# Directions for this task
For this exercise, transcribe every line of the material exactly and skip the pictures.

━━━ Input data

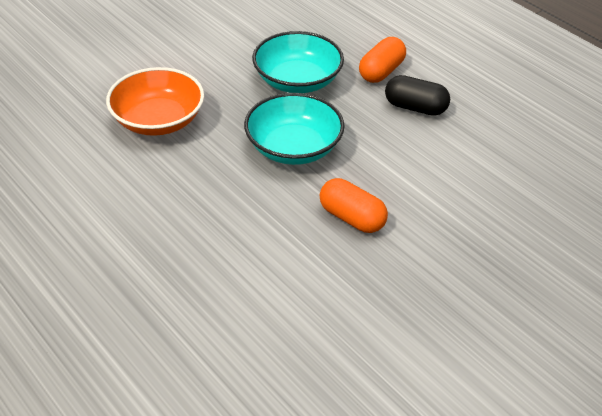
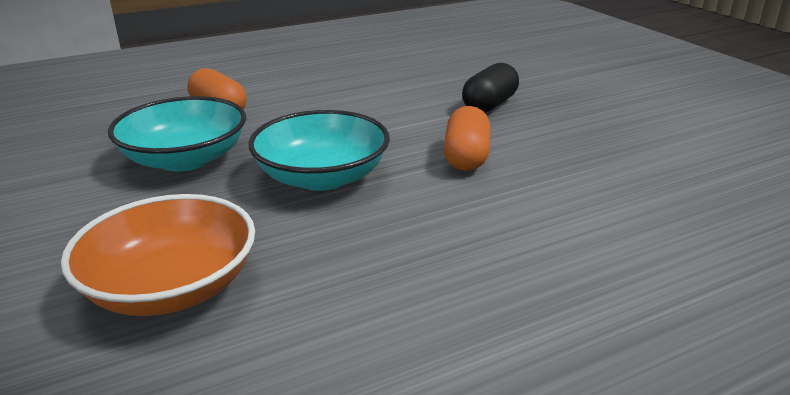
camera: 75 degrees left, 15 degrees down
(352, 218) = (466, 157): orange capsule -> orange capsule turned 45 degrees counterclockwise
(415, 107) = (298, 103): black capsule -> black capsule (489, 105)

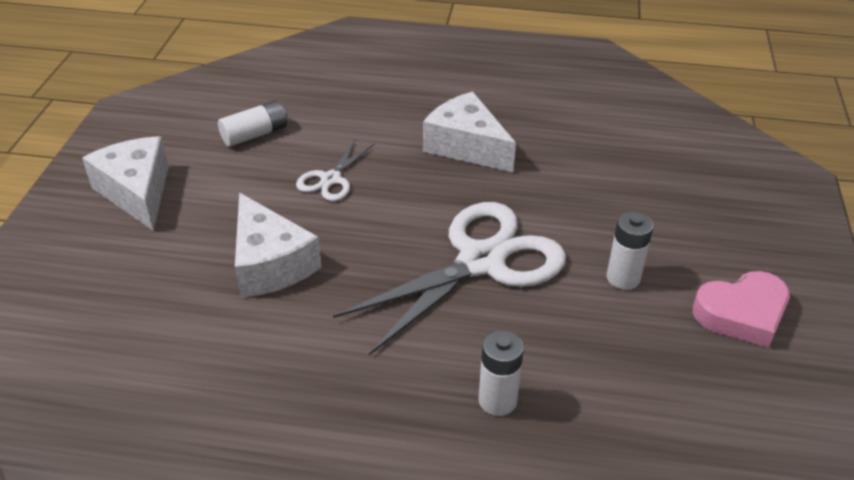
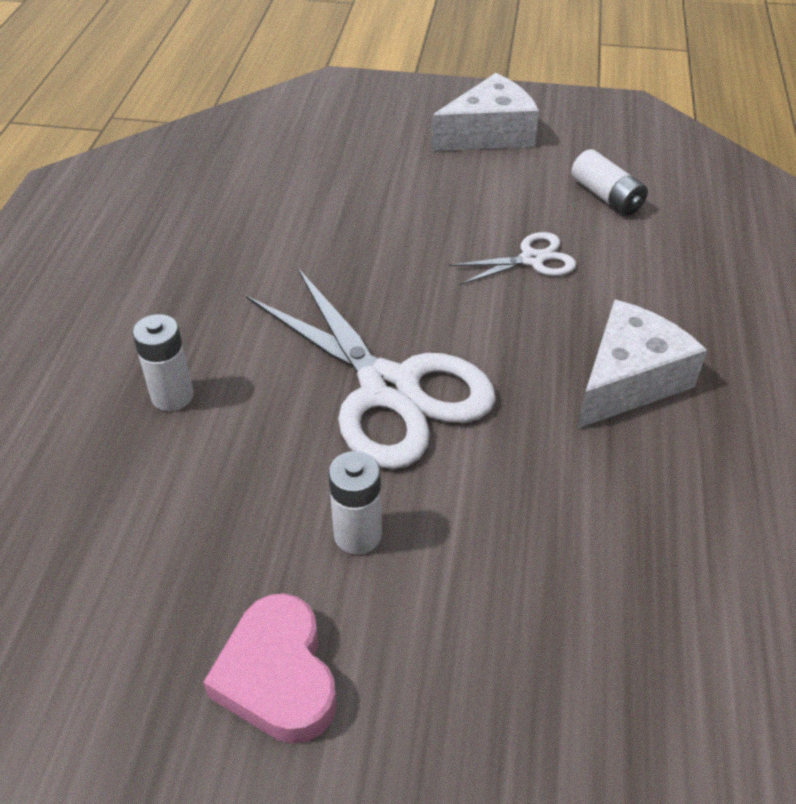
camera: 90 degrees right, 5 degrees up
(270, 263) = (384, 226): white cheese -> none
(331, 179) = (531, 259): white scissors -> white scissors turned 135 degrees clockwise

━━━━━━

# Final answer
camera: 75 degrees left, 15 degrees down
(352, 218) = (466, 157): orange capsule -> orange capsule turned 45 degrees counterclockwise
(415, 107) = (298, 103): black capsule -> black capsule (489, 105)

camera: 90 degrees right, 5 degrees up
(270, 263) = (384, 226): white cheese -> none
(331, 179) = (531, 259): white scissors -> white scissors turned 135 degrees clockwise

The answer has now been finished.